Task >> An exact restatement of the data is required, with the images omitted.

Version comparison data:
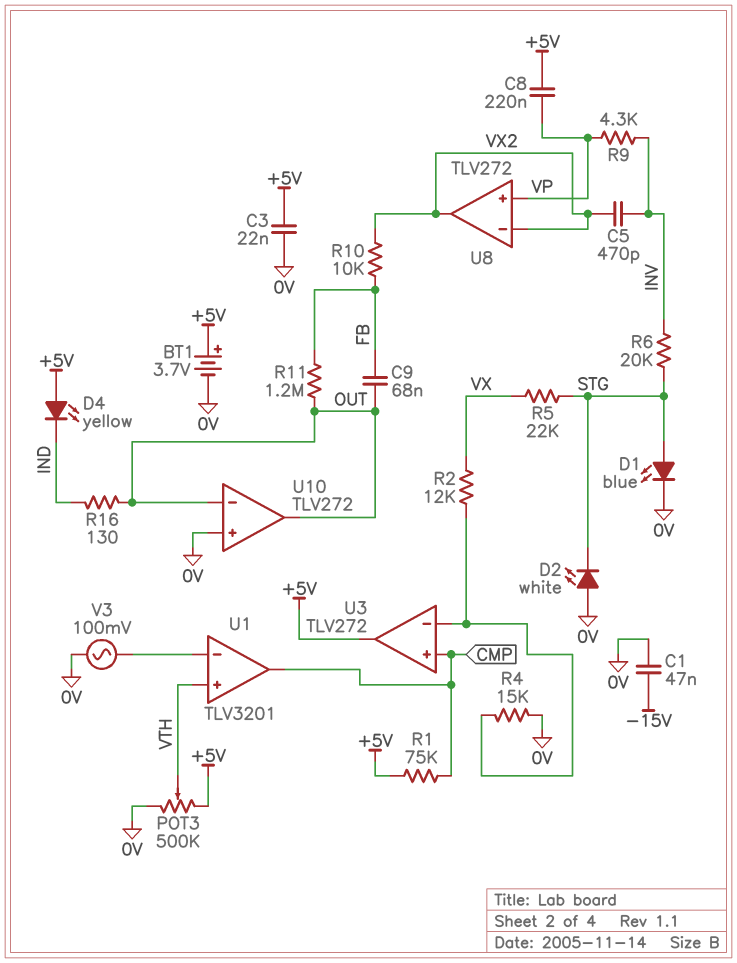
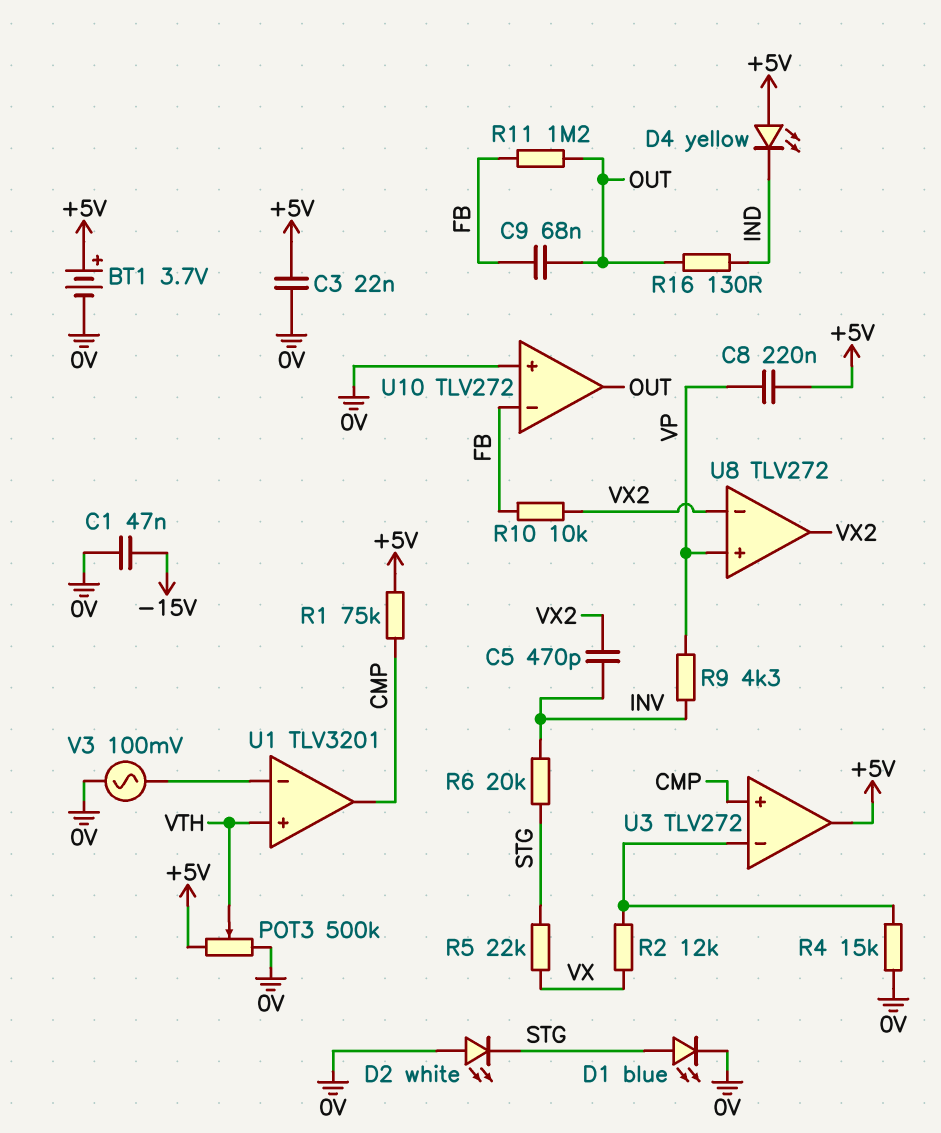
U10 pin in-: OUT -> FB

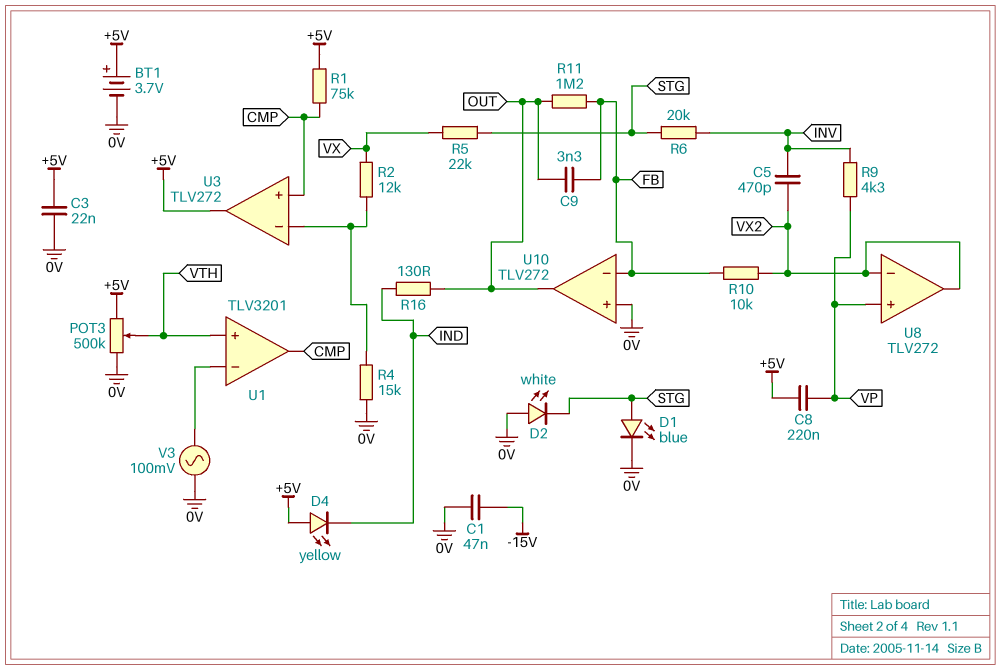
C9: 68nF (FB, OUT) -> 3.3nF (FB, OUT)

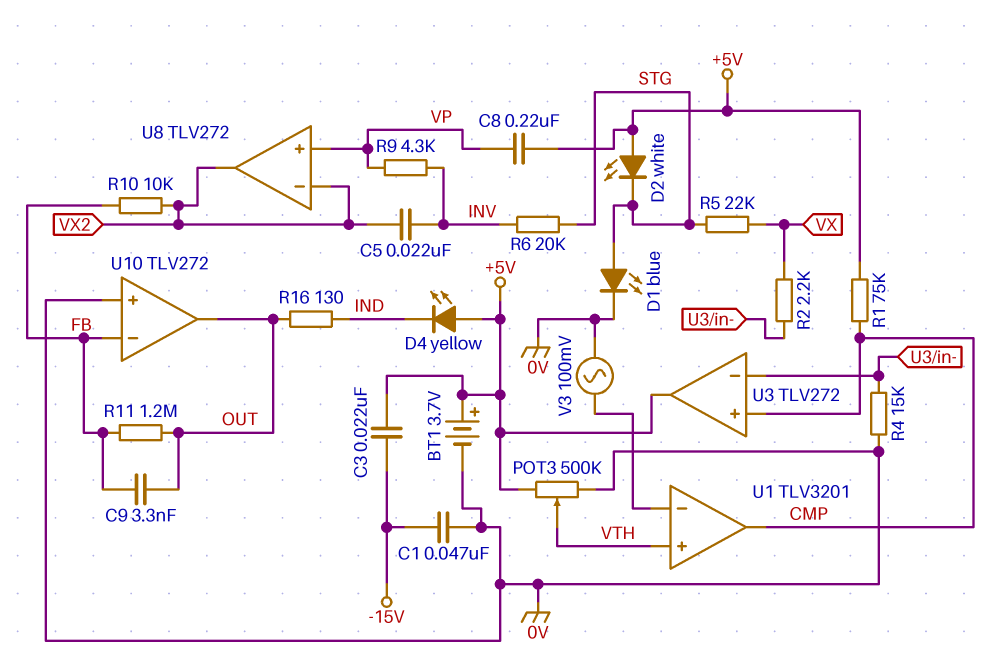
C3: 22nF (+5V, 0V) -> 22nF (+5V, -15V)
C5: 470pF (INV, VX2) -> 22nF (INV, VX2)
D2: LED white (A 0V, K STG) -> LED white (A +5V, K STG)
R2: 12k (U3/in-, VX) -> 2.2k (U3/in-, VX)

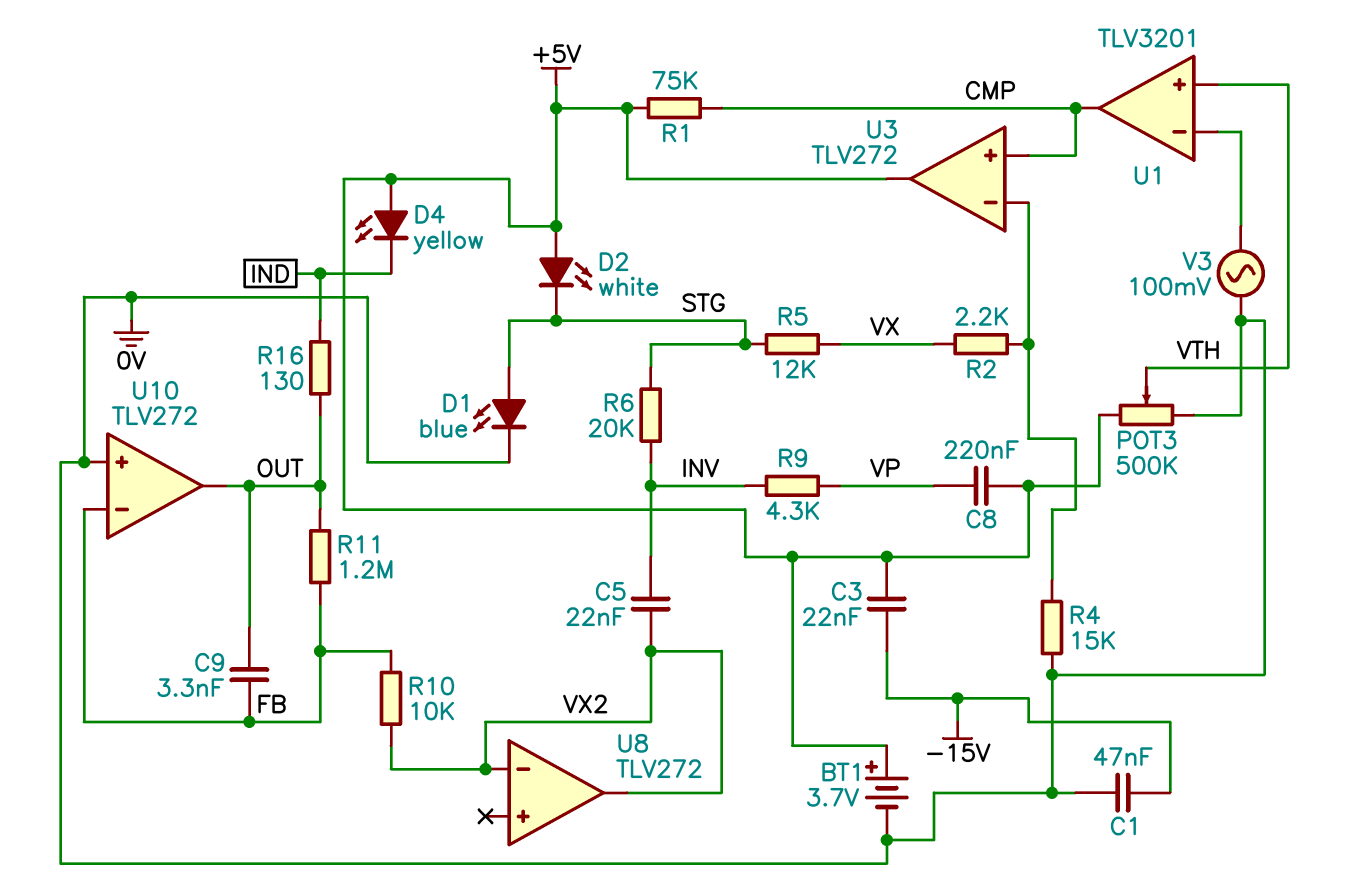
R5: 22k (STG, VX) -> 12k (STG, VX)
U8 pin in+: VP -> none

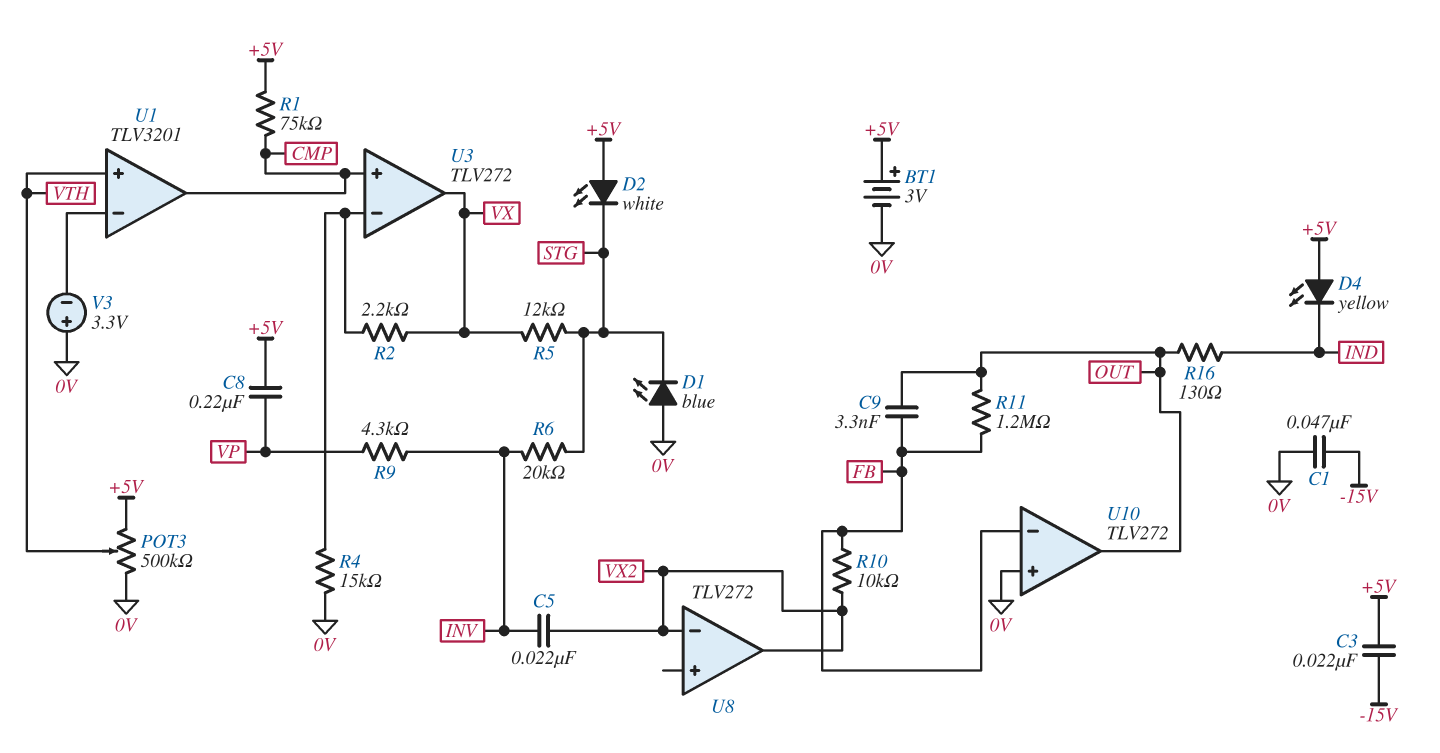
BT1: 3.7V (plus +5V, minus 0V) -> 3V (plus +5V, minus 0V)
D1: LED blue (A STG, K 0V) -> LED blue (A 0V, K STG)
U3 pin out: +5V -> VX
V3: AC 100mV (0V, U1/in-) -> 3.3V (plus 0V, minus U1/in-)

Result below >>
U10 pin in-: OUT -> FB

C9: 68nF (FB, OUT) -> 3.3nF (FB, OUT)

C3: 22nF (+5V, 0V) -> 22nF (+5V, -15V)
C5: 470pF (INV, VX2) -> 22nF (INV, VX2)
D2: LED white (A 0V, K STG) -> LED white (A +5V, K STG)
R2: 12k (U3/in-, VX) -> 2.2k (U3/in-, VX)

R5: 22k (STG, VX) -> 12k (STG, VX)
U8 pin in+: VP -> none

BT1: 3.7V (plus +5V, minus 0V) -> 3V (plus +5V, minus 0V)
D1: LED blue (A STG, K 0V) -> LED blue (A 0V, K STG)
U3 pin out: +5V -> VX
V3: AC 100mV (0V, U1/in-) -> 3.3V (plus 0V, minus U1/in-)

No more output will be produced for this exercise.